■ **EXERCISE OBJECTIVE**: Repeat every text line in the records below verbatim, character for character, and leave the pictures out of your answer.

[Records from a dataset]
■ ■ ■ ■ ■ ■ ■
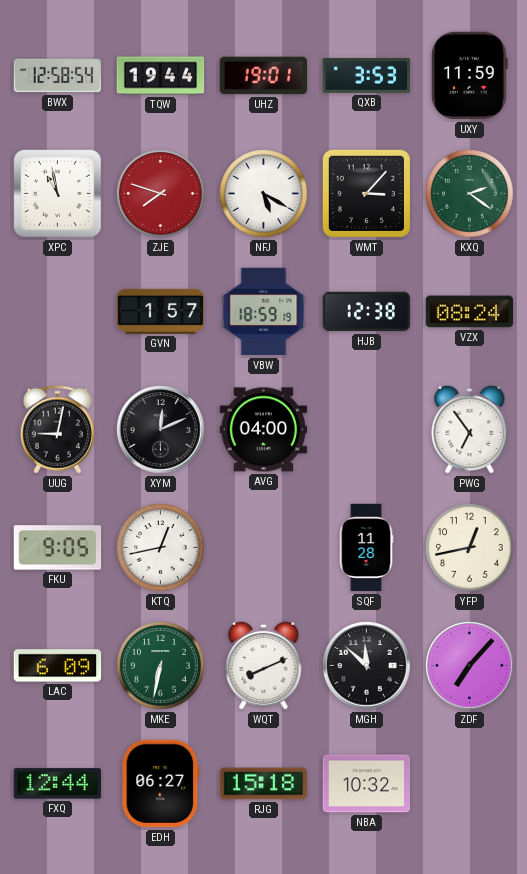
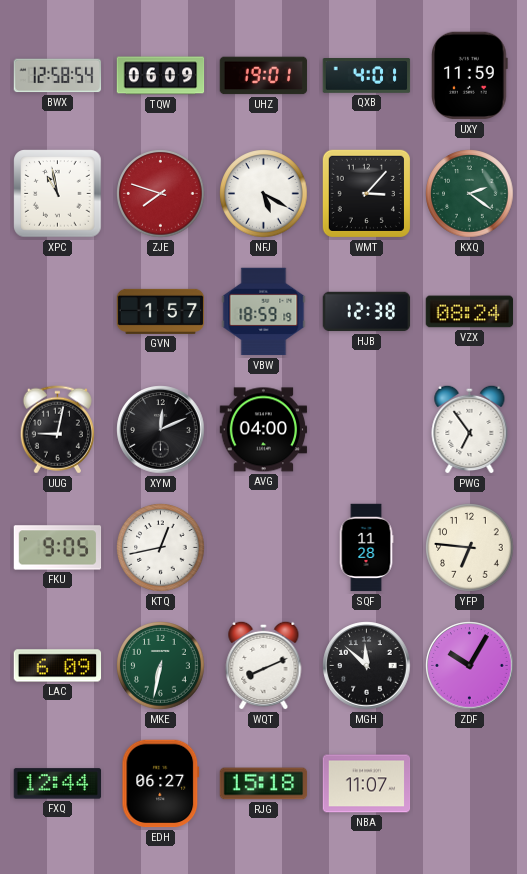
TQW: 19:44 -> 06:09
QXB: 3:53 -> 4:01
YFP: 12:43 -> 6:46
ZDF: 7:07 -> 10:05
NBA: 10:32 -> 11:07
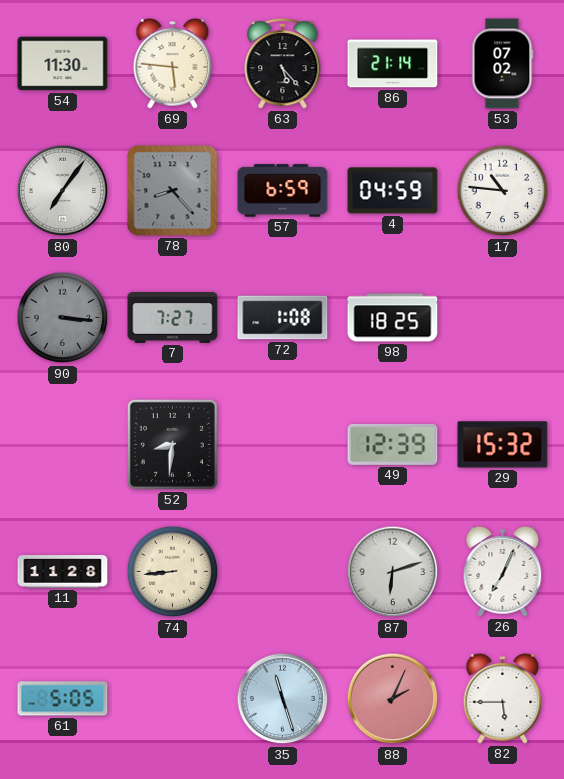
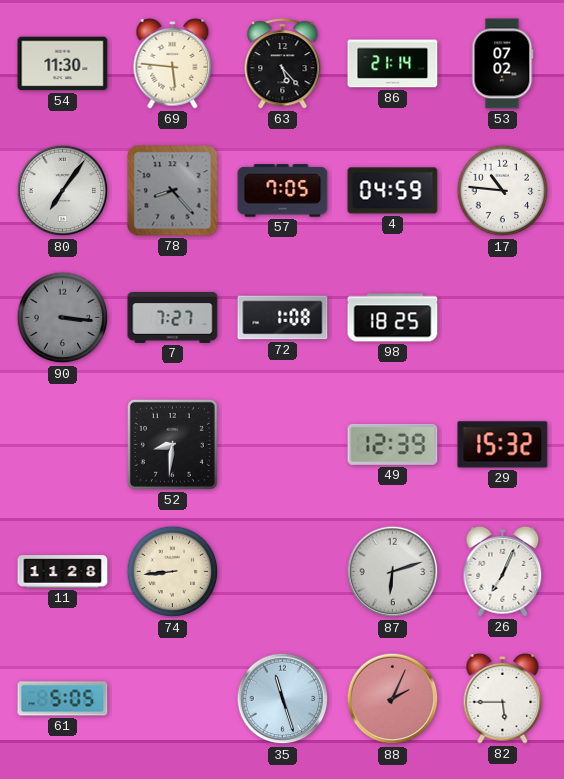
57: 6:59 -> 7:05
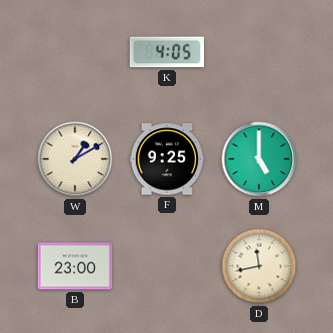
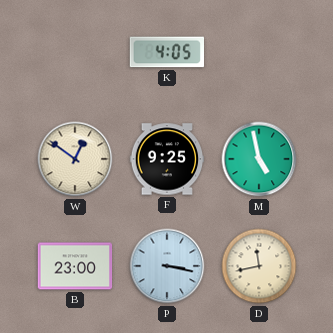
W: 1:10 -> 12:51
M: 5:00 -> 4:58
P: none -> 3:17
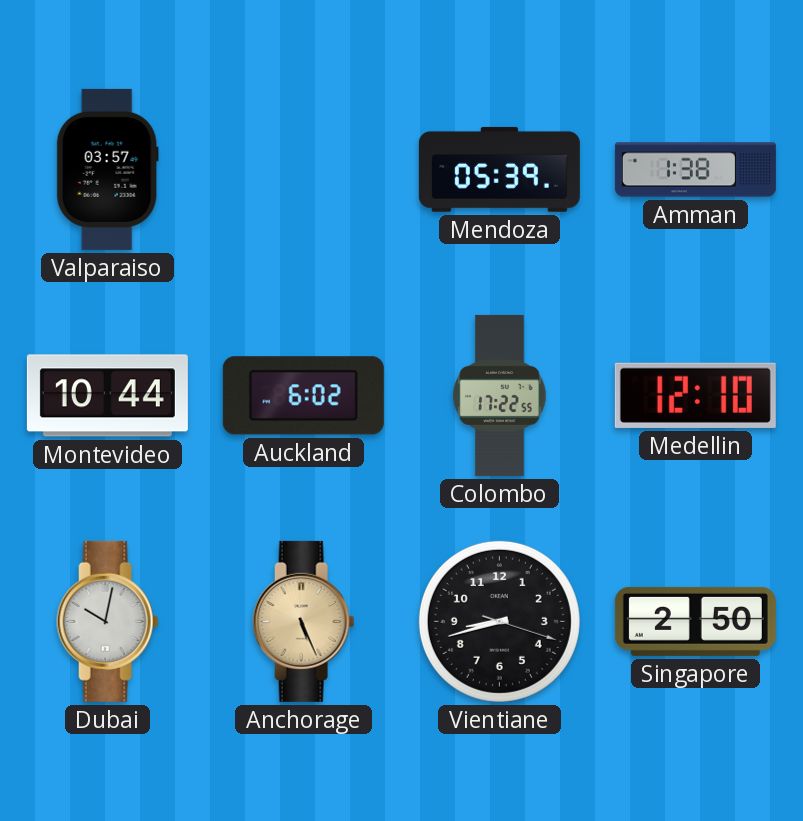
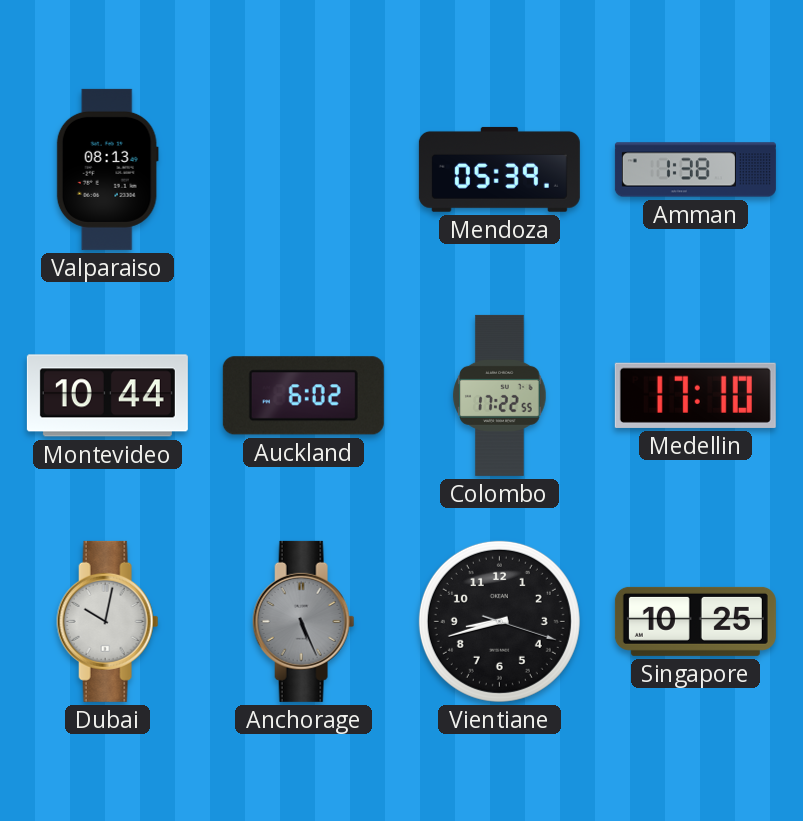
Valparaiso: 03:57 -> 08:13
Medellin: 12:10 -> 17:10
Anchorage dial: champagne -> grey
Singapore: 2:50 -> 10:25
■ ■ ■ ■ ■ ■ ■
■ **SOLVED PROBLEM**:
TQW: 19:44 -> 06:09
QXB: 3:53 -> 4:01
YFP: 12:43 -> 6:46
ZDF: 7:07 -> 10:05
NBA: 10:32 -> 11:07
57: 6:59 -> 7:05
W: 1:10 -> 12:51
M: 5:00 -> 4:58
P: none -> 3:17
Valparaiso: 03:57 -> 08:13
Medellin: 12:10 -> 17:10
Anchorage dial: champagne -> grey
Singapore: 2:50 -> 10:25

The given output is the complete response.